### Task statement
Pictures must be left out. Retype exactly the lines from the one containing "(311, 150) = (245, 155): blue book -> none" through the last line of the records below.

### Recorded information
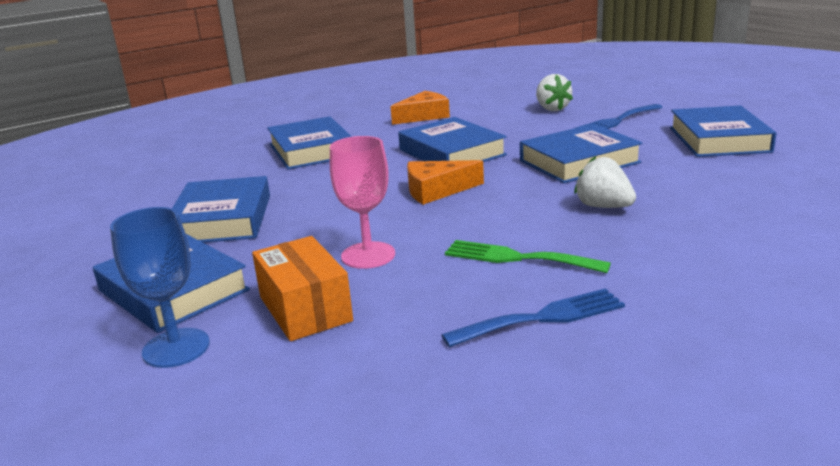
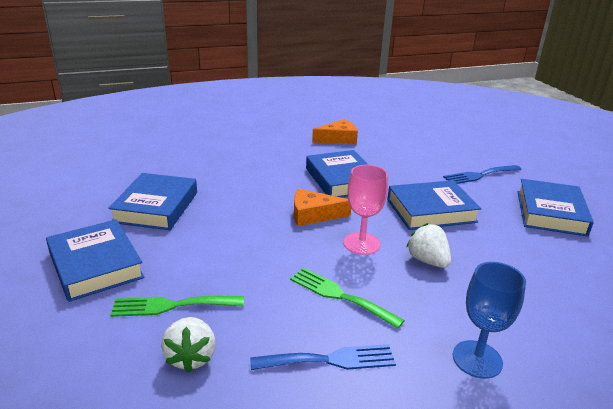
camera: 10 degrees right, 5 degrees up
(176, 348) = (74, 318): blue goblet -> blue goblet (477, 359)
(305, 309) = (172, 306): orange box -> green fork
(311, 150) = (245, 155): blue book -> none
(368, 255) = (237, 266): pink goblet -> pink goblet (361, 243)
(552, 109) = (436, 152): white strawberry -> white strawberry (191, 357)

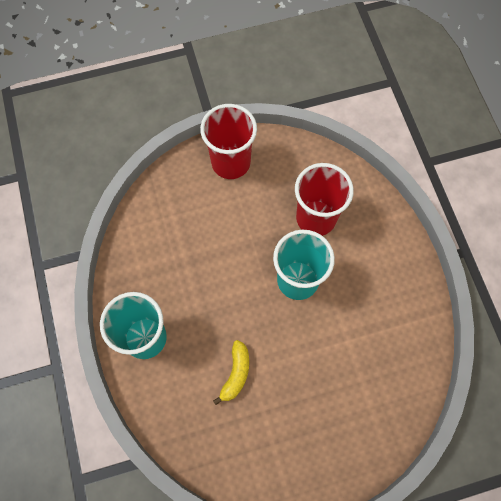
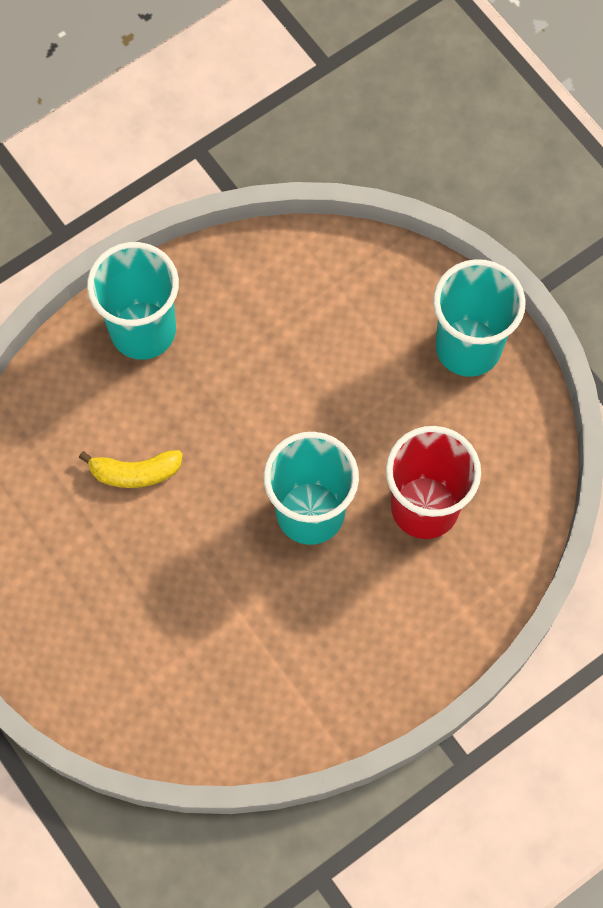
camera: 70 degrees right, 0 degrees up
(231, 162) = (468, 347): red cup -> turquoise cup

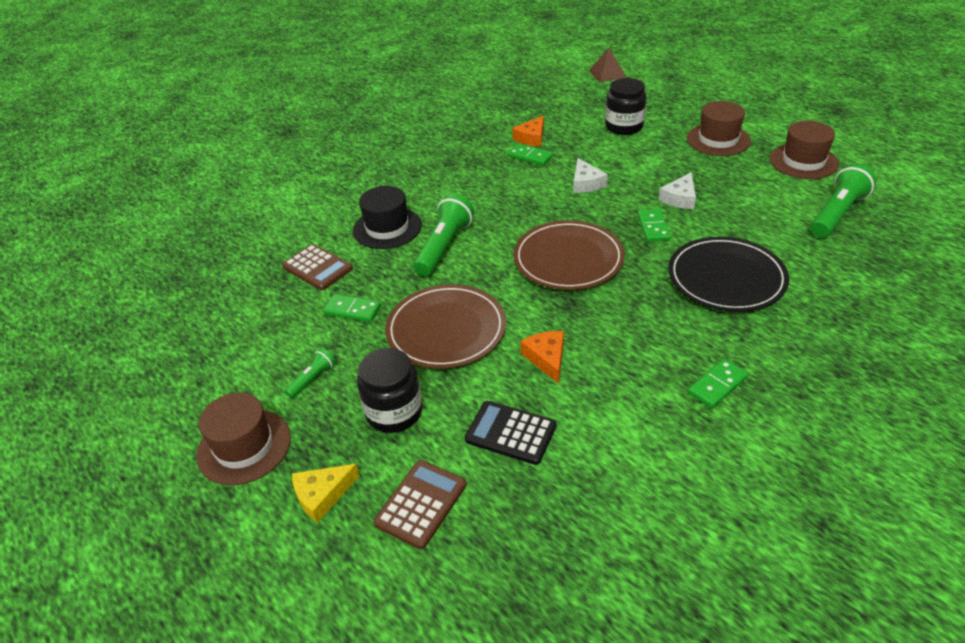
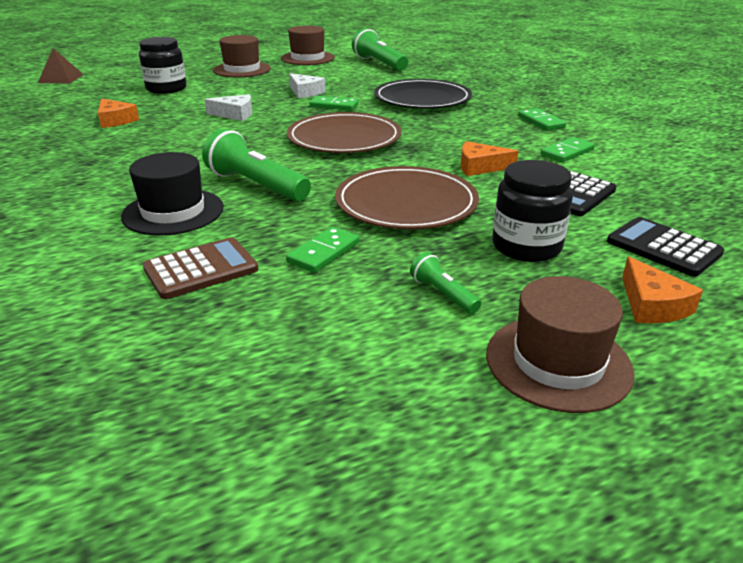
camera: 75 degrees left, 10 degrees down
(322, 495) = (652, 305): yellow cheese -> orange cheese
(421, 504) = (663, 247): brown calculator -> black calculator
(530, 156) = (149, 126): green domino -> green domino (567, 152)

### Solution
(311, 150) = (245, 155): blue book -> none
(368, 255) = (237, 266): pink goblet -> pink goblet (361, 243)
(552, 109) = (436, 152): white strawberry -> white strawberry (191, 357)

camera: 70 degrees right, 0 degrees up
(231, 162) = (468, 347): red cup -> turquoise cup

camera: 75 degrees left, 10 degrees down
(322, 495) = (652, 305): yellow cheese -> orange cheese
(421, 504) = (663, 247): brown calculator -> black calculator
(530, 156) = (149, 126): green domino -> green domino (567, 152)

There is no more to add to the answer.